Spatial object tracking data:
※

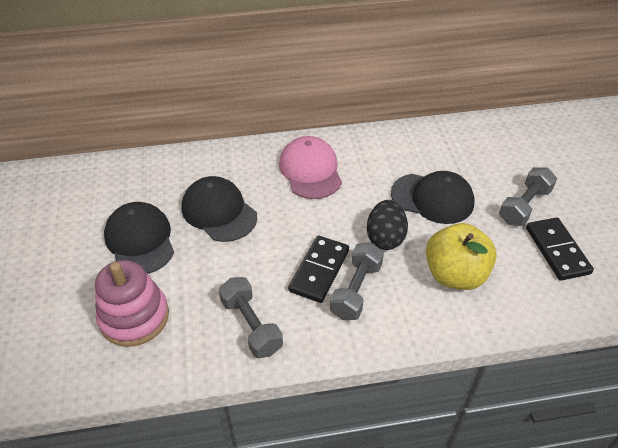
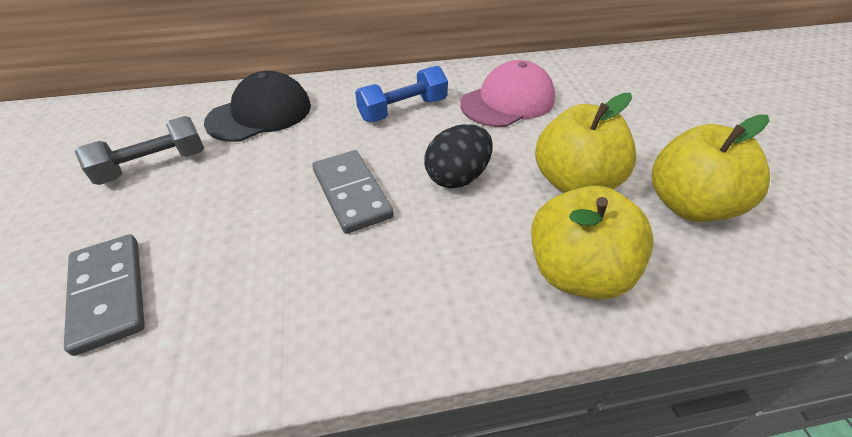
black cap: 3 -> 1
black domino: 2 -> 0
blue dumbbell: 0 -> 1
grey domino: 0 -> 2
grey dumbbell: 3 -> 1
pink stacking toy: 1 -> 0
yellow apple: 1 -> 3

※

> _Required action_:
Each line from the one containing "grey domino: 0 -> 2" to the final line above should be written out exactly; please omit the others.

> _Worked solution_:
grey domino: 0 -> 2
grey dumbbell: 3 -> 1
pink stacking toy: 1 -> 0
yellow apple: 1 -> 3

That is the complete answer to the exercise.